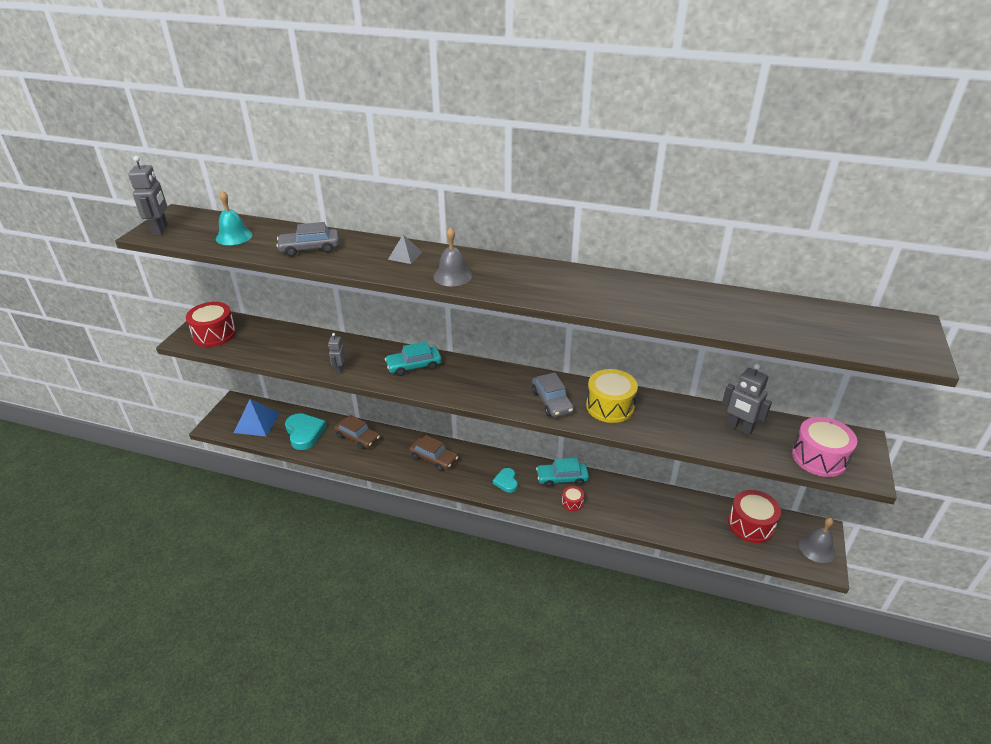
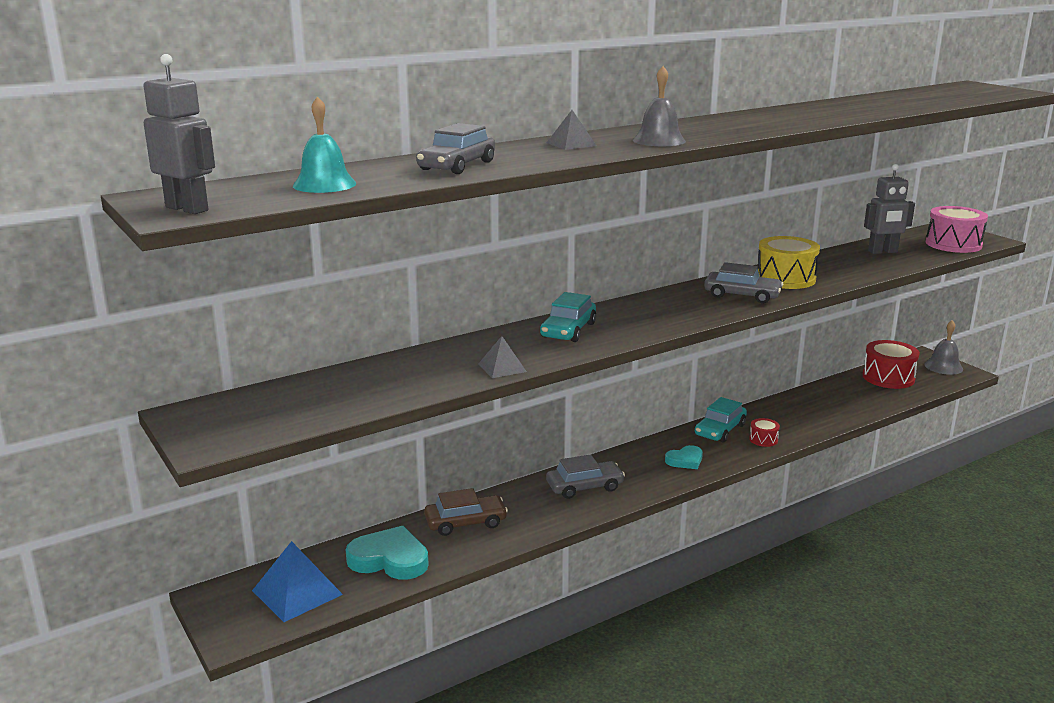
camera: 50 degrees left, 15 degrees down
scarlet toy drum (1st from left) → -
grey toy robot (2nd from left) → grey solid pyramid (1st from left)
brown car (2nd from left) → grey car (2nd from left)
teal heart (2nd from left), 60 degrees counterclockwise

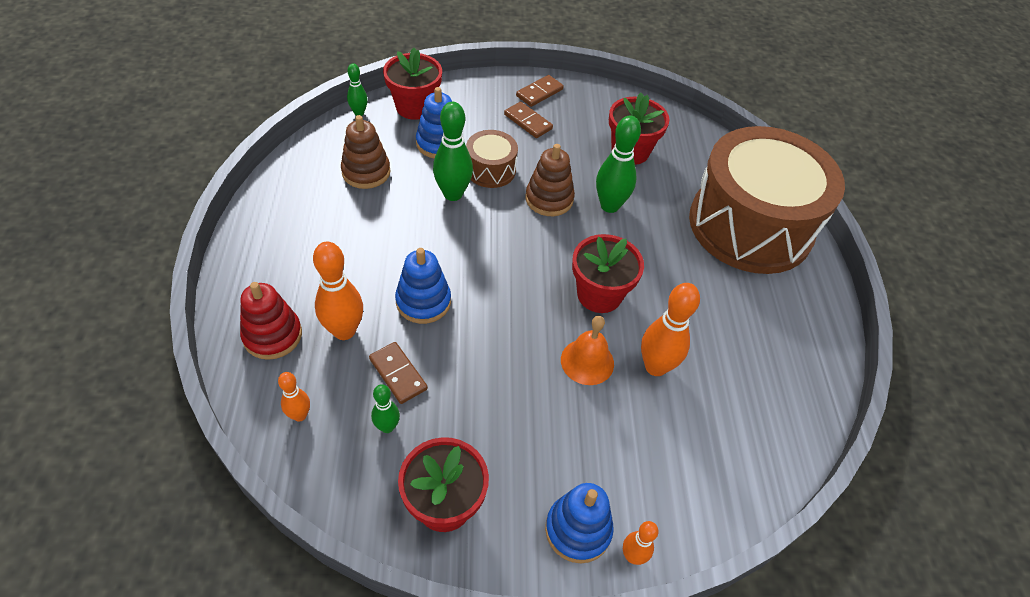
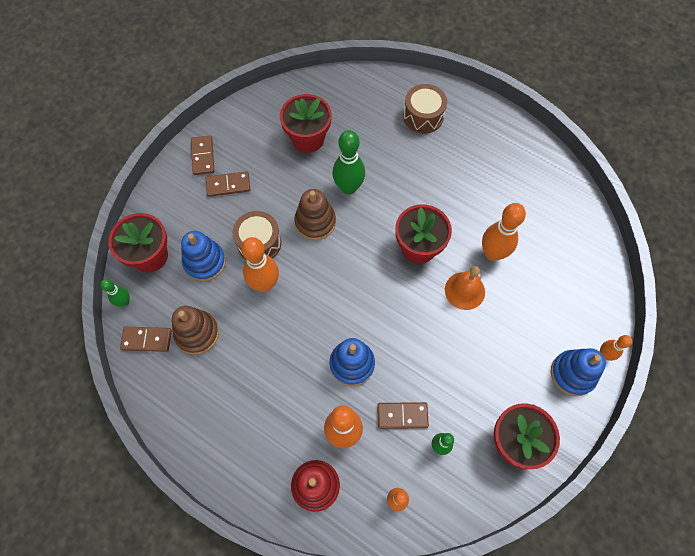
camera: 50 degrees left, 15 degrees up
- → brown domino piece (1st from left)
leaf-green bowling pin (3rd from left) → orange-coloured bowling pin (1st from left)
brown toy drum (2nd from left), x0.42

####################

Apart from the images, please copy every line of the data exactly as written.

camera: 50 degrees left, 15 degrees down
scarlet toy drum (1st from left) → -
grey toy robot (2nd from left) → grey solid pyramid (1st from left)
brown car (2nd from left) → grey car (2nd from left)
teal heart (2nd from left), 60 degrees counterclockwise

camera: 50 degrees left, 15 degrees up
- → brown domino piece (1st from left)
leaf-green bowling pin (3rd from left) → orange-coloured bowling pin (1st from left)
brown toy drum (2nd from left), x0.42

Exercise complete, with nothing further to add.